Assigned task:
Ignoring the pictures, repeat every entry below exactly as it appears.

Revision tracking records
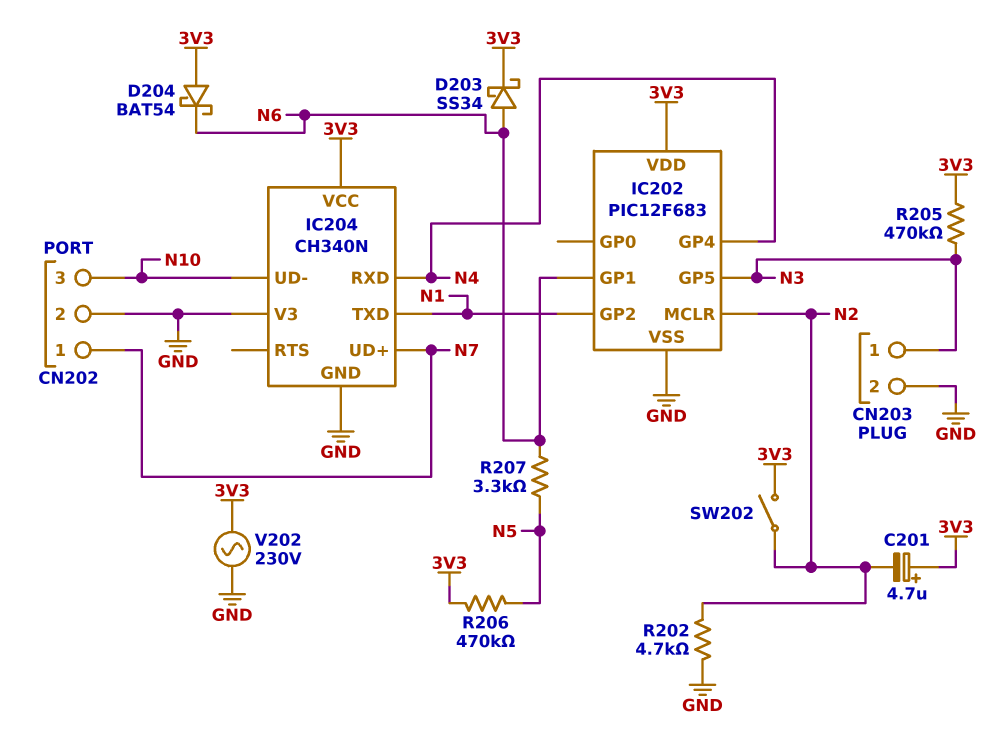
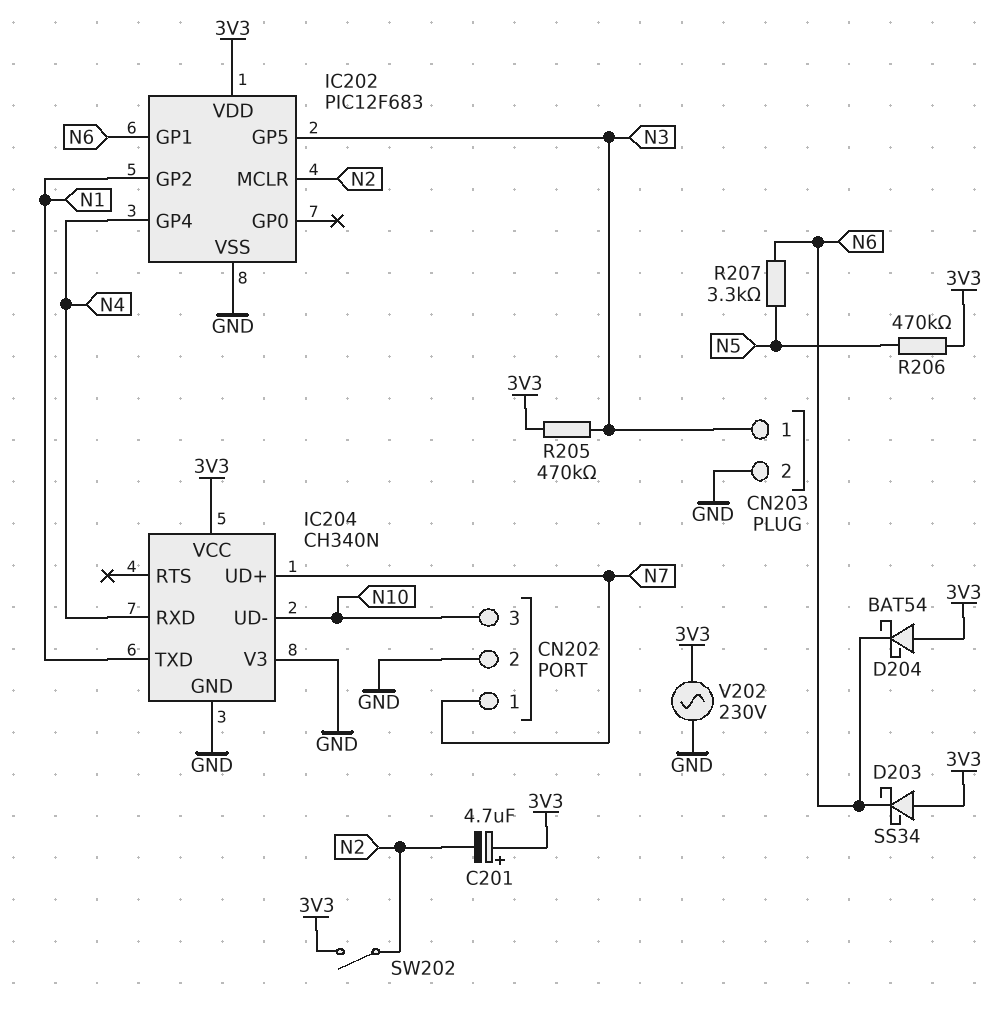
D203: schottky SS34 (A N6, K 3V3) -> schottky SS34 (A 3V3, K N6)
R202: 4.7k (GND, N2) -> none

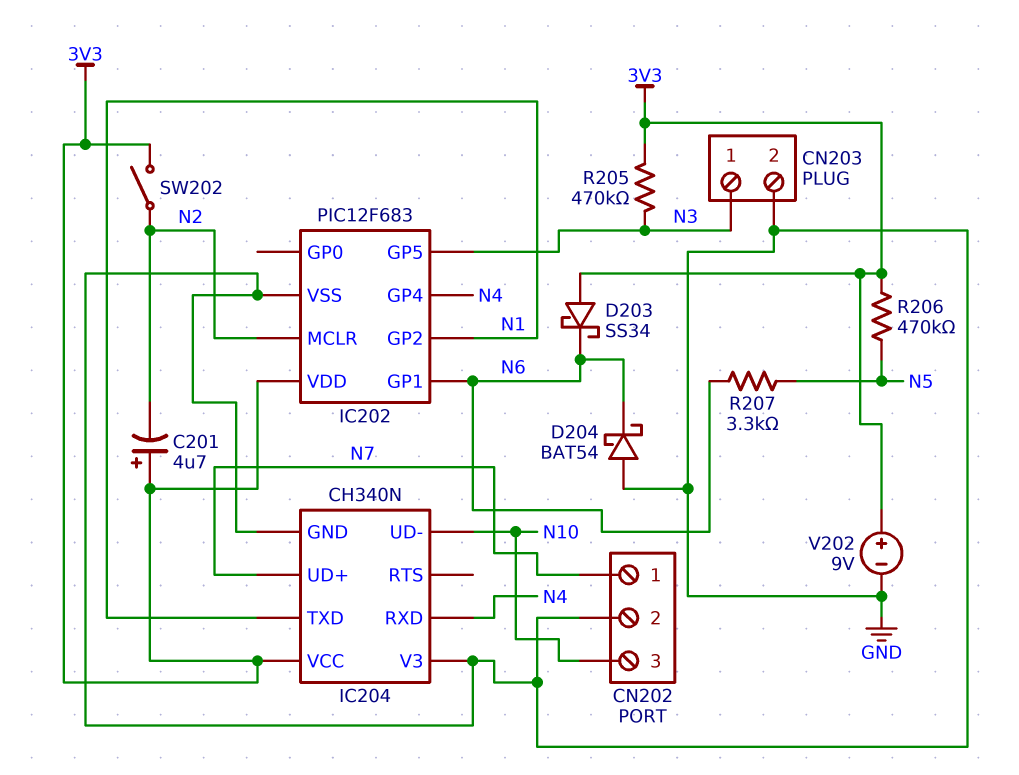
D204: schottky BAT54 (A 3V3, K N6) -> schottky BAT54 (A GND, K N6)
V202: AC 230V (3V3, GND) -> 9V (plus 3V3, minus GND)

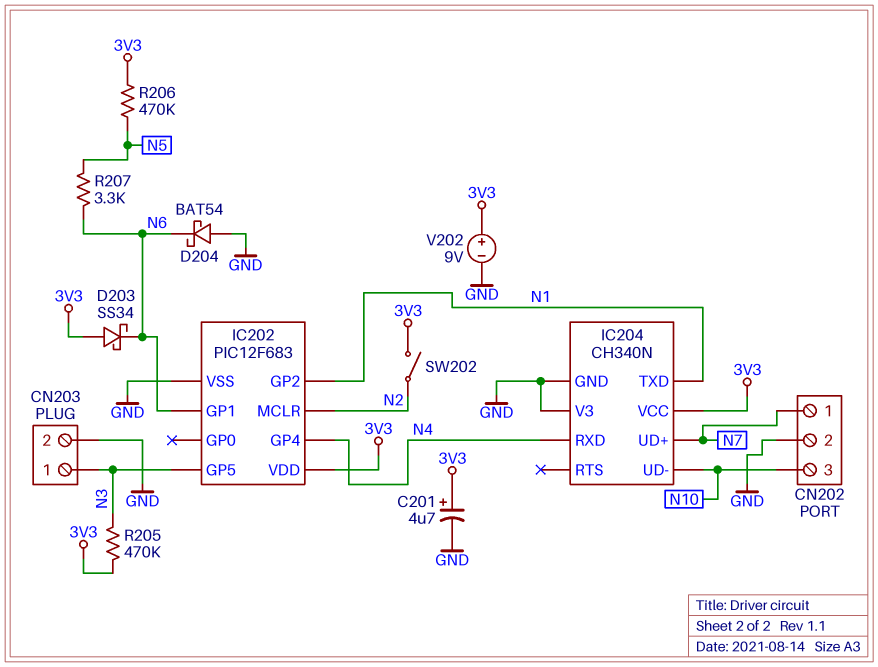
C201: 4.7uF (plus 3V3, minus N2) -> 4.7uF (plus 3V3, minus GND)

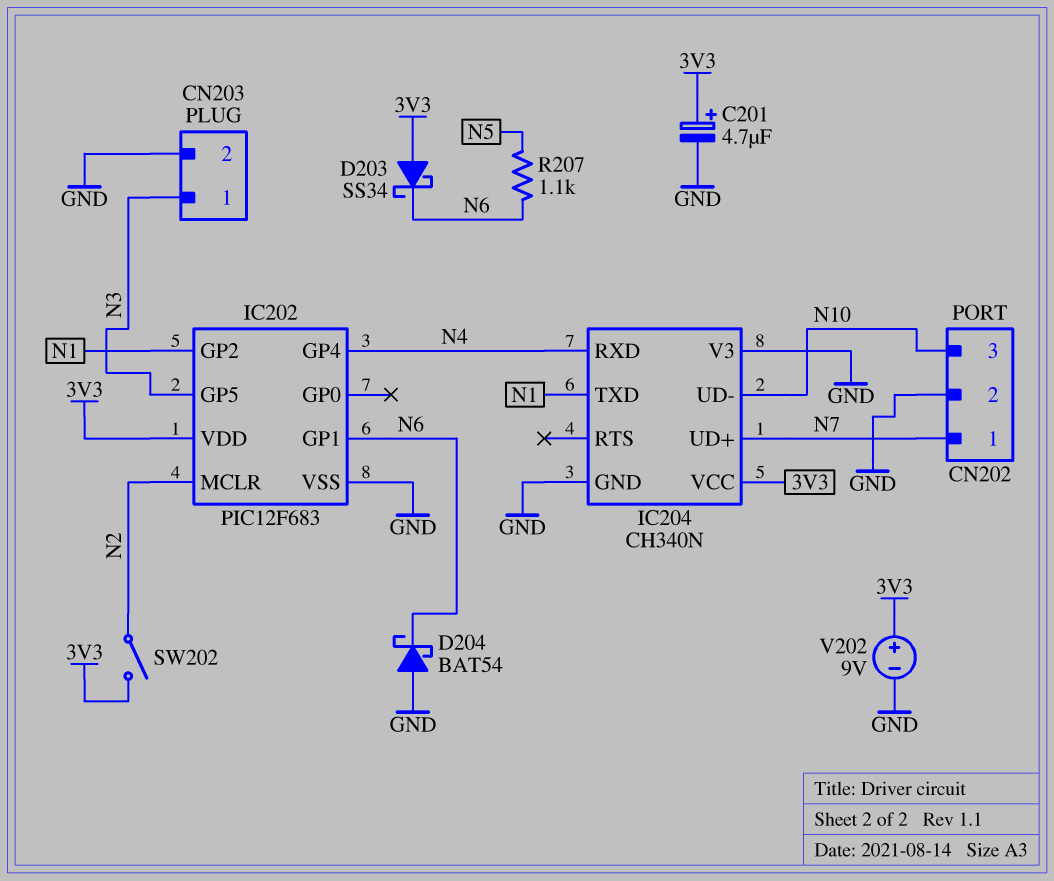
R205: 470k (3V3, N3) -> none
R206: 470k (3V3, N5) -> none
R207: 3.3k (N5, N6) -> 1.1k (N5, N6)

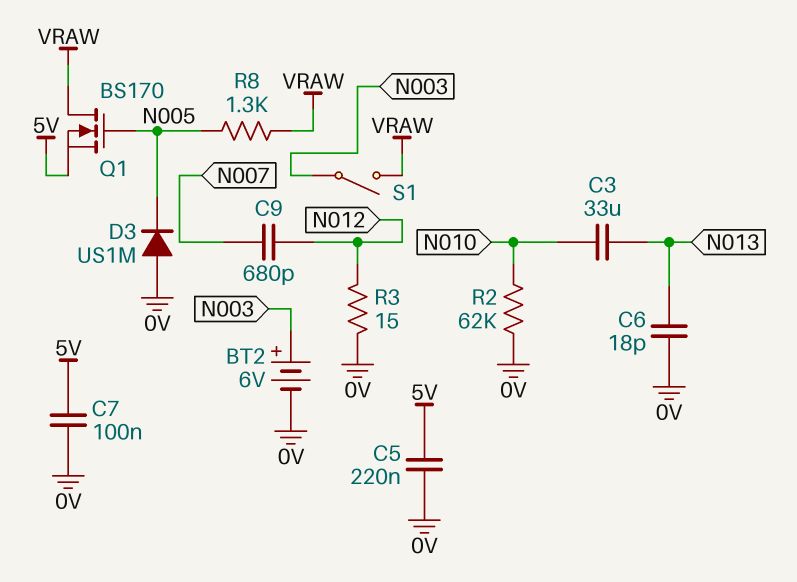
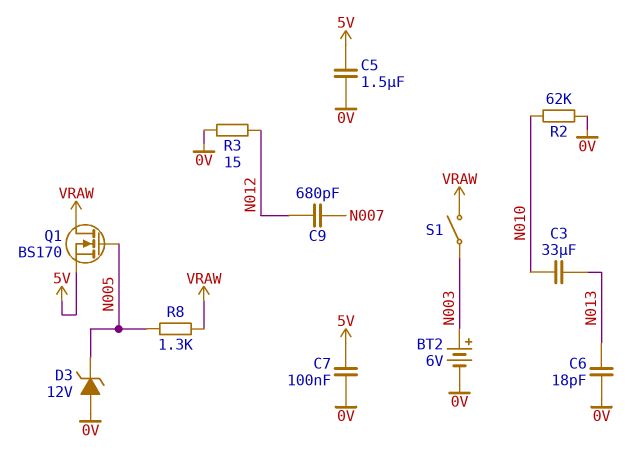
C5: 220nF (0V, 5V) -> 1.5uF (0V, 5V)
D3: diode US1M (A 0V, K N005) -> zener 12V (A 0V, K N005)

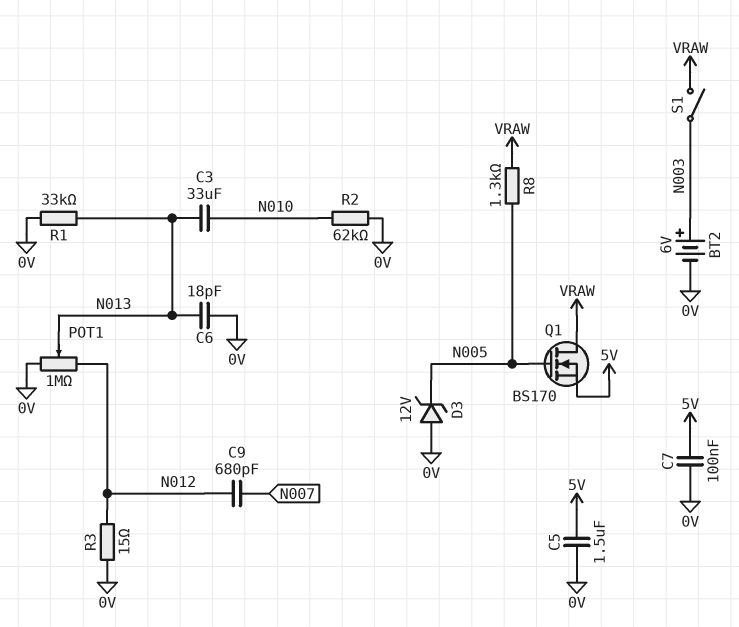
POT1: none -> 1M (0V, N012, wiper N013)
R1: none -> 33k (0V, N013)

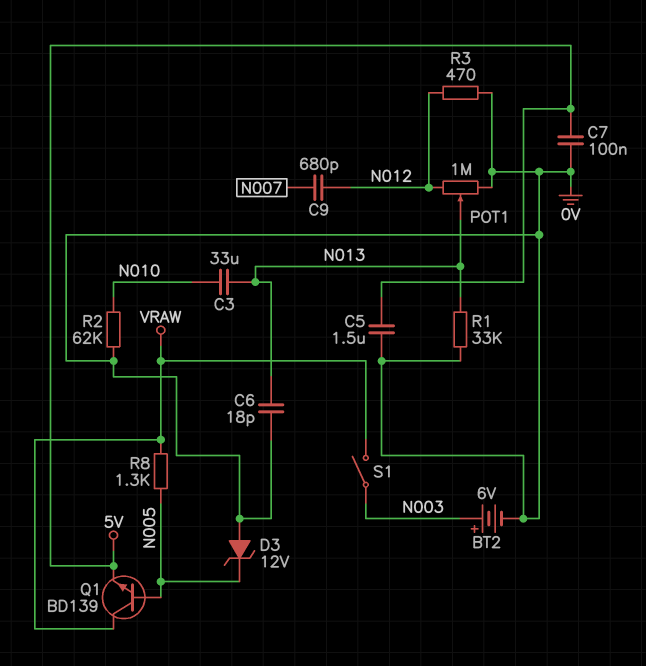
Q1: NMOS BS170 (G N005, D VRAW, S 5V) -> NPN BD139 (B N005, C VRAW, E 5V)
R3: 15 (0V, N012) -> 470 (0V, N012)

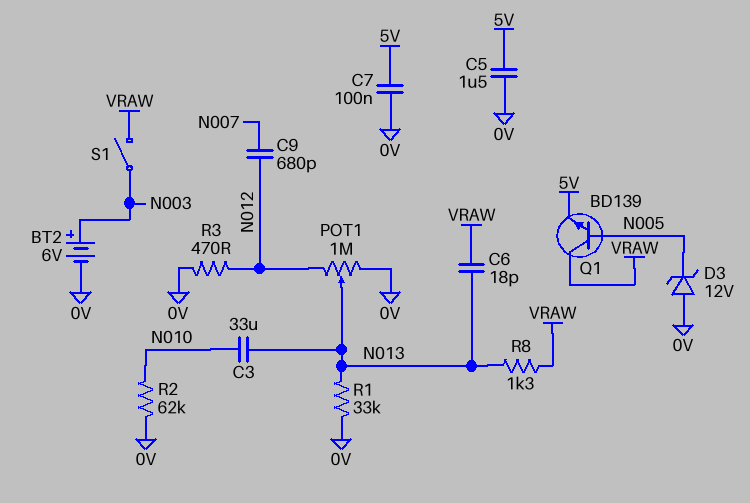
C6: 18pF (0V, N013) -> 18pF (N013, VRAW)
R8: 1.3k (N005, VRAW) -> 1.3k (N013, VRAW)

Answer box:
D203: schottky SS34 (A N6, K 3V3) -> schottky SS34 (A 3V3, K N6)
R202: 4.7k (GND, N2) -> none

D204: schottky BAT54 (A 3V3, K N6) -> schottky BAT54 (A GND, K N6)
V202: AC 230V (3V3, GND) -> 9V (plus 3V3, minus GND)

C201: 4.7uF (plus 3V3, minus N2) -> 4.7uF (plus 3V3, minus GND)

R205: 470k (3V3, N3) -> none
R206: 470k (3V3, N5) -> none
R207: 3.3k (N5, N6) -> 1.1k (N5, N6)

C5: 220nF (0V, 5V) -> 1.5uF (0V, 5V)
D3: diode US1M (A 0V, K N005) -> zener 12V (A 0V, K N005)

POT1: none -> 1M (0V, N012, wiper N013)
R1: none -> 33k (0V, N013)

Q1: NMOS BS170 (G N005, D VRAW, S 5V) -> NPN BD139 (B N005, C VRAW, E 5V)
R3: 15 (0V, N012) -> 470 (0V, N012)

C6: 18pF (0V, N013) -> 18pF (N013, VRAW)
R8: 1.3k (N005, VRAW) -> 1.3k (N013, VRAW)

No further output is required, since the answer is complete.